__What the task requires__. Would you reproduce exactly the lines below from the one holding "C1: 10nF (VA, VO) -> 10nF (DGND, VO)" through the one holding "JP3 pin 2: DGND -> VO", inclusive, and no others?

── Data to use

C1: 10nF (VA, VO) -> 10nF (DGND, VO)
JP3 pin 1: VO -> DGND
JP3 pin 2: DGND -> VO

────
── Data to use

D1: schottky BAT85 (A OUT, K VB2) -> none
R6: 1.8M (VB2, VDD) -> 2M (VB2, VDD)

────

__Worked solution__.
C1: 10nF (VA, VO) -> 10nF (DGND, VO)
JP3 pin 1: VO -> DGND
JP3 pin 2: DGND -> VO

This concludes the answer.